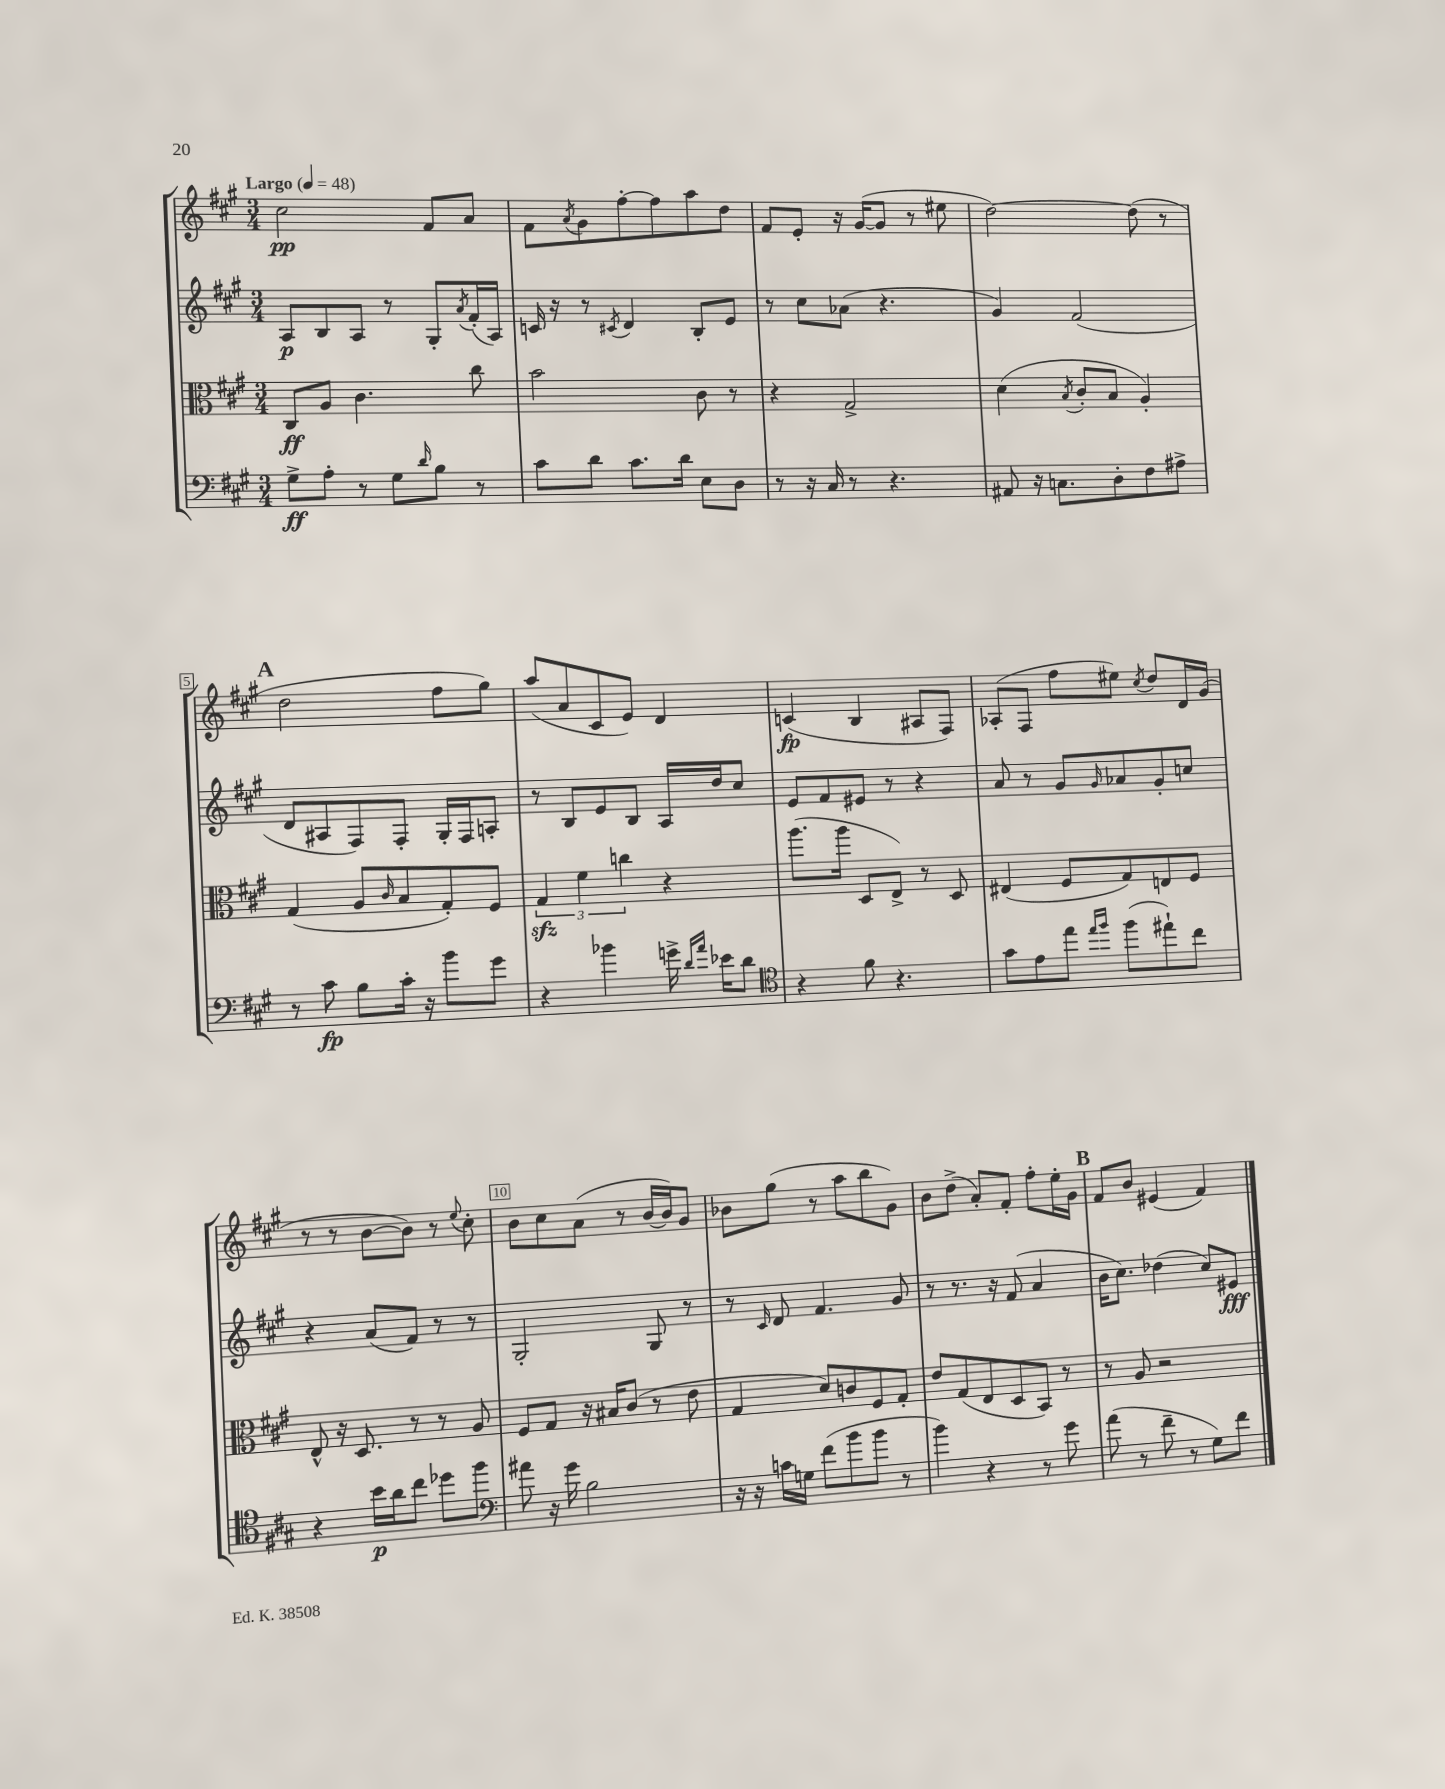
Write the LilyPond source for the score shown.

<<
\new StaffGroup <<
\new Staff = "s0" {
    \clef treble \key a \major \numericTimeSignature \time 3/4 \tempo "Largo" 4 = 48
    cis''2\pp fis'8 a'8 |
    fis'8 \acciaccatura { a'8 } gis'8 fis''8~-. fis''8 a''8 d''8 |
    fis'8 e'8-. r16 gis'16~( gis'8 r8 eis''8 |
    d''2~) d''8( r8 |
    \mark \markup { \bold "A" } d''2 fis''8 gis''8) |
    a''8( a'8 cis'8 e'8) d'4 |
    c'4\fp( b4 ais8 fis8) |
    aes8-.( fis8 fis''8 eis''8) \acciaccatura { cis''8 } d''8 d'16 gis'16( |
    r8 r8 b'8~ b'8) r8 \appoggiatura { e''8 } cis''8-. |
    b'8 cis''8 a'8( r8 b'16~ b'16) gis'8 |
    bes'8 gis''8( r8 a''8 b''8 gis'8) |
    b'8 d''8->( a'8-.) fis'8-. fis''8-. e''16-. gis'16 |
    \mark \markup { \bold "B" } fis'8 b'8 eis'4( fis'4) \bar "|." |
}
\new Staff = "s1" {
    \clef treble \key a \major \numericTimeSignature \time 3/4
    a8\p b8 a8 r8 gis8-. \acciaccatura { a'8 } fis'16-.( a16) |
    c'16 r16 r8 \acciaccatura { cis'8 } d'4 b8-. e'8 |
    r8 cis''8 aes'8( r4. |
    gis'4) fis'2( |
    \mark \markup { \bold "A" } d'8 ais8 fis8) fis8-. gis16-. fis16 a8-. |
    r8 b8 e'8 b8 a16 d''16 cis''8 |
    e'8 fis'8 eis'8 r8 r4 |
    a'8 r8 gis'8 \grace { gis'16 } aes'8 gis'8-. c''8 |
    r4 a'8( fis'8) r8 r8 |
    gis2-. gis8 r8 |
    r8 \grace { cis'16 } d'8 fis'4. gis'8 |
    r8 r8. r16 fis'8( a'4 |
    \mark \markup { \bold "B" } b'16 cis''8.) des''4( cis''8) eis'8\fff \bar "|." |
}
\new Staff = "s2" {
    \clef alto \key a \major \numericTimeSignature \time 3/4
    cis8\ff a8 cis'4. cis''8 |
    b'2 cis'8 r8 |
    r4 gis2-> |
    d'4( \acciaccatura { b8 } cis'8-. b8 a4-.) |
    \mark \markup { \bold "A" } gis4( a8 \grace { cis'16 } b8 gis8-.) fis8 |
    \tuplet 3/2 { gis4\sfz fis'4 c''4 } r4 |
    a''8.( a''16 d8 e8->) r8 d8 |
    eis4( fis8 gis8) e8 fis8 |
    e8-^ r16 d8. r8 r8 a8 |
    fis8 gis8 r16 bis16 cis'8( r8 e'8 |
    gis4 d'8) c'8 fis8 gis8-. |
    e'8 gis8( e8 d8 b,8) r8 |
    \mark \markup { \bold "B" } r8 a8 r2 \bar "|." |
}
\new Staff = "s3" {
    \clef bass \key a \major \numericTimeSignature \time 3/4
    gis8->\ff a8-. r8 gis8 \grace { d'16 } b8 r8 |
    cis'8 d'8 cis'8. d'16 e8 d8 |
    r8 r16 cis16 r8 r4. |
    ais,8 r16 c8. d8-. fis8 ais8-> |
    \mark \markup { \bold "A" } r8 cis'8\fp b8 cis'16-. r16 b'8 gis'8 |
    r4 bes'4 g'16-> \grace { d'16 a'16 } ees'16 d'8 |
    \clef tenor r4 fis'8 r4. |
    gis'8 e'8 e''8 \grace { e''16 fis''16 } fis''8( eis''8-!) cis''8 |
    r4 b'16\p a'16 cis''8 des''8 fis''8 |
    \clef bass ais'8 r16 gis'16 b2 |
    r16 r16 c'16 g16 fis'8( b'8 b'8 r8 |
    b'4) r4 r8 gis'8 |
    \mark \markup { \bold "B" } a'8( r8 fis'8-- r8 gis8) fis'8 \bar "|." |
}
>>
>>
\layout { \context { \Score \override BarNumber.break-visibility = ##(#f #t #t) barNumberVisibility = #(every-nth-bar-number-visible 5) \override BarNumber.stencil = #(make-stencil-boxer 0.1 0.3 ly:text-interface::print) } }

□ □ □

Exercise objective: Locate each line in the rows above that contains the string "major" and copy those lines in full. Case counts, so only matches with the same capitalization qualify.

Complete output:
    \clef treble \key a \major \numericTimeSignature \time 3/4 \tempo "Largo" 4 = 48
    \clef treble \key a \major \numericTimeSignature \time 3/4
    \clef alto \key a \major \numericTimeSignature \time 3/4
    \clef bass \key a \major \numericTimeSignature \time 3/4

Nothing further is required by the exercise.